Activity
Print only the lines from the top of the data through the line with "C6: 1uF (plus", both included, skipping every picture.

Listed entries
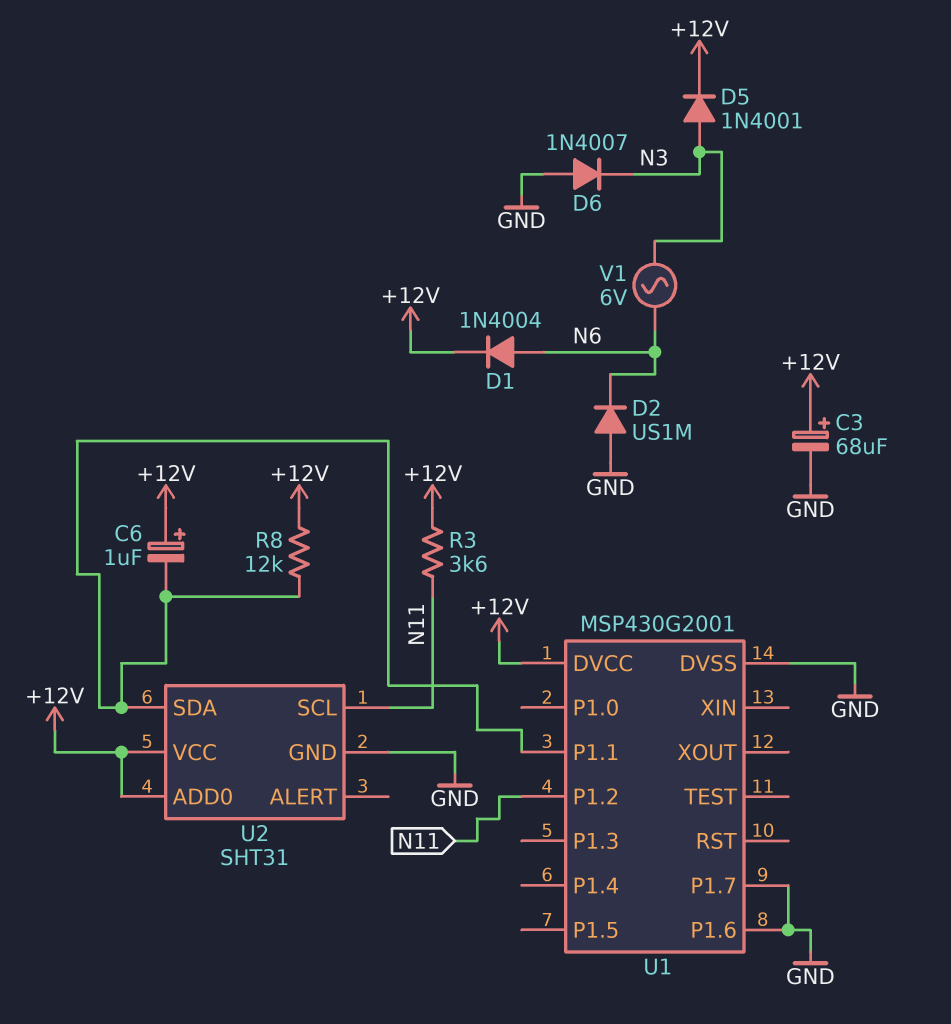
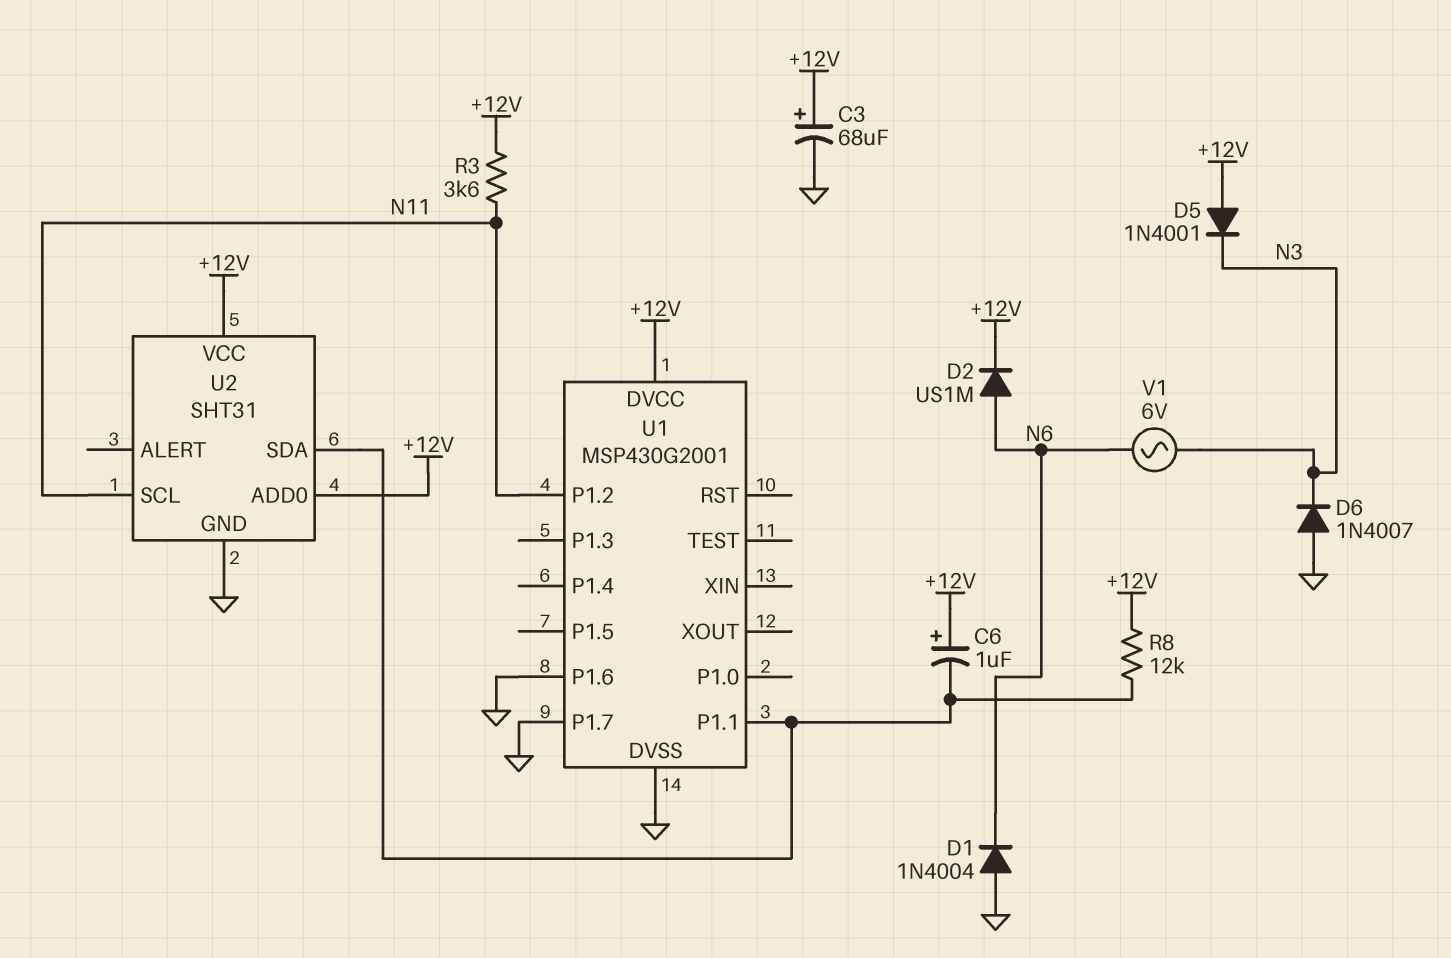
D1: diode 1N4004 (A N6, K +12V) -> diode 1N4004 (A GND, K N6)
D2: diode US1M (A GND, K N6) -> diode US1M (A N6, K +12V)
D5: diode 1N4001 (A N3, K +12V) -> diode 1N4001 (A +12V, K N3)

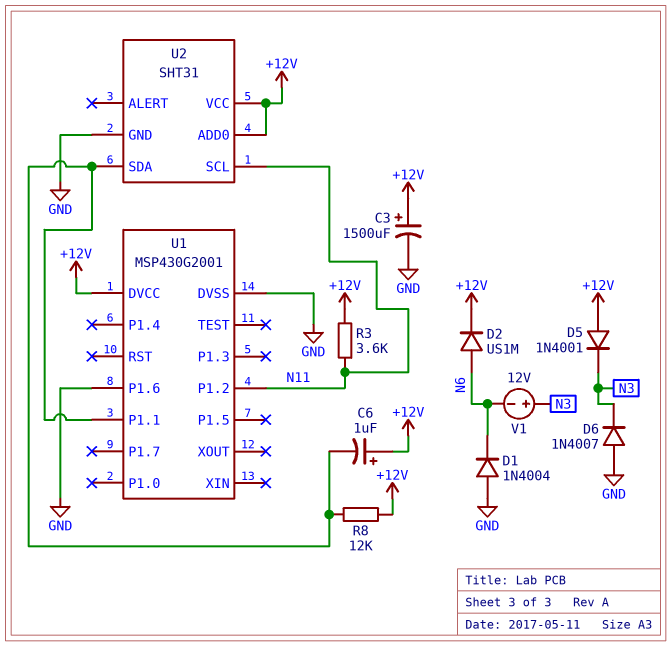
C3: 68uF (plus +12V, minus GND) -> 1500uF (plus +12V, minus GND)
U1 pin P1.7: GND -> none
V1: AC 6V (N3, N6) -> 12V (plus N3, minus N6)

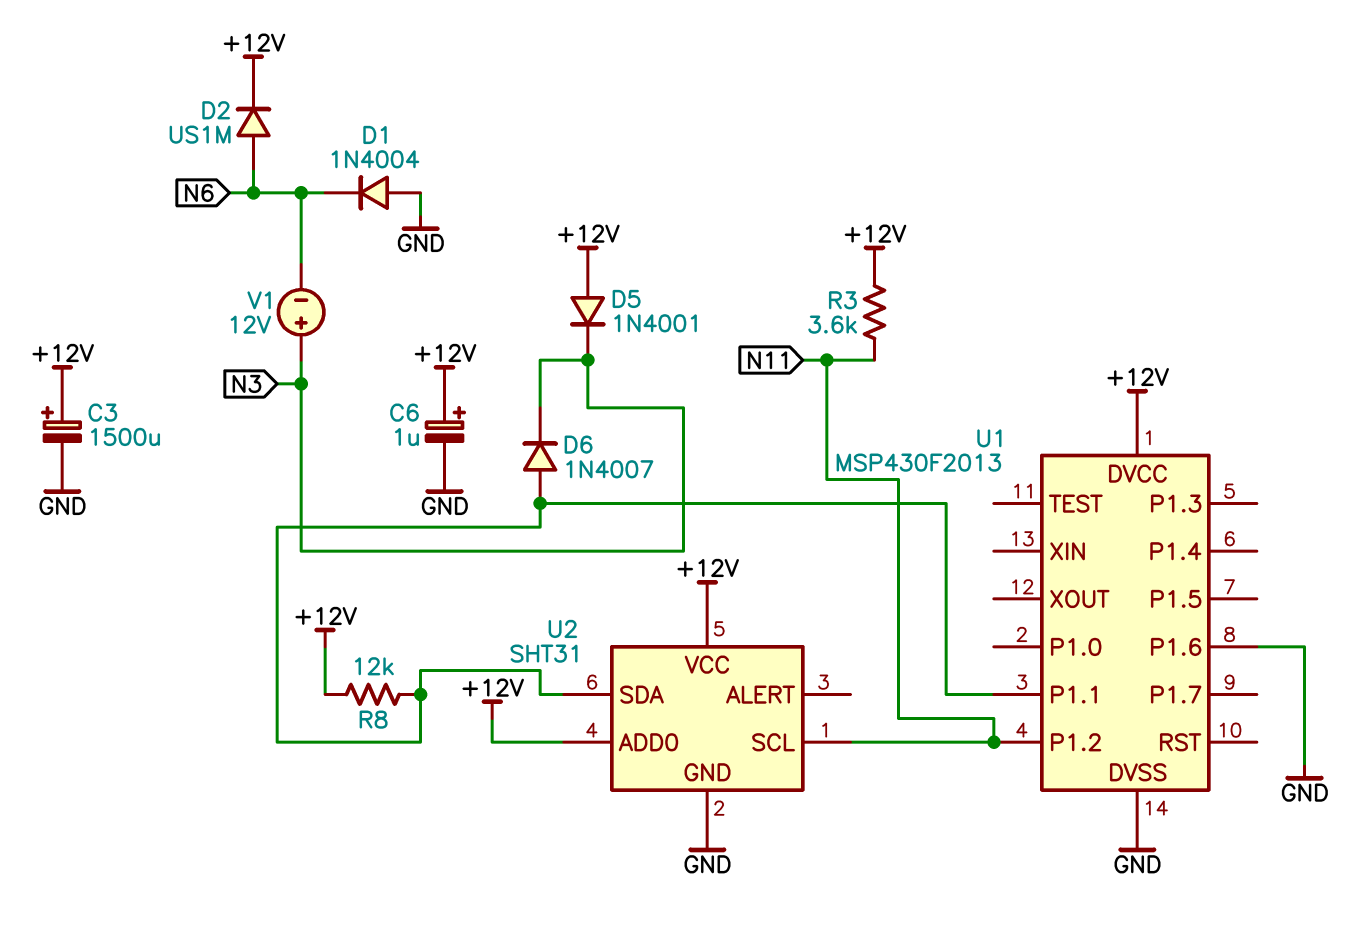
C6: 1uF (plus +12V, minus U1/P1.1) -> 1uF (plus +12V, minus GND)
D6: diode 1N4007 (A GND, K N3) -> diode 1N4007 (A U1/P1.1, K N3)
U1: MSP430G2001 -> MSP430F2013

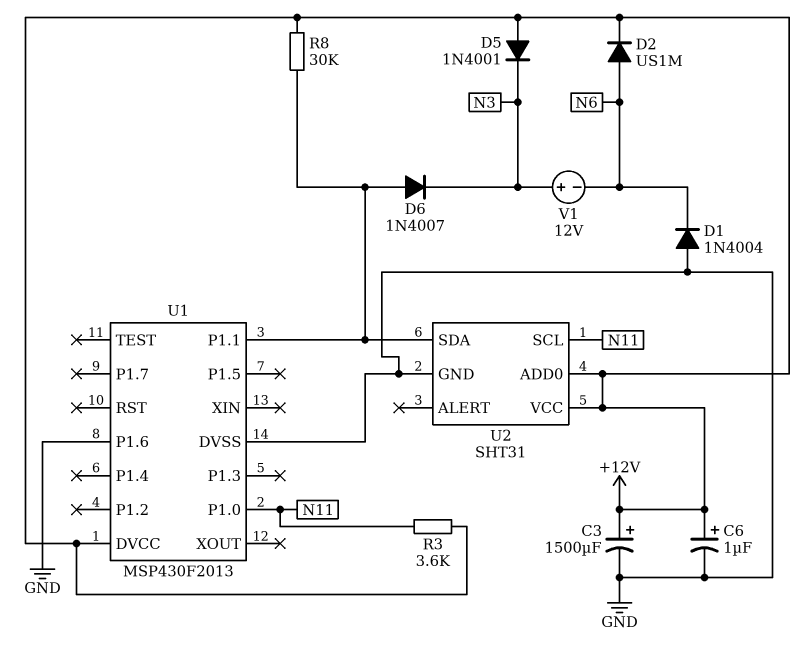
R8: 12k (+12V, U1/P1.1) -> 30k (+12V, U1/P1.1)
U1 pin P1.0: none -> N11
U1 pin P1.2: N11 -> none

Exercise output
D1: diode 1N4004 (A N6, K +12V) -> diode 1N4004 (A GND, K N6)
D2: diode US1M (A GND, K N6) -> diode US1M (A N6, K +12V)
D5: diode 1N4001 (A N3, K +12V) -> diode 1N4001 (A +12V, K N3)

C3: 68uF (plus +12V, minus GND) -> 1500uF (plus +12V, minus GND)
U1 pin P1.7: GND -> none
V1: AC 6V (N3, N6) -> 12V (plus N3, minus N6)

C6: 1uF (plus +12V, minus U1/P1.1) -> 1uF (plus +12V, minus GND)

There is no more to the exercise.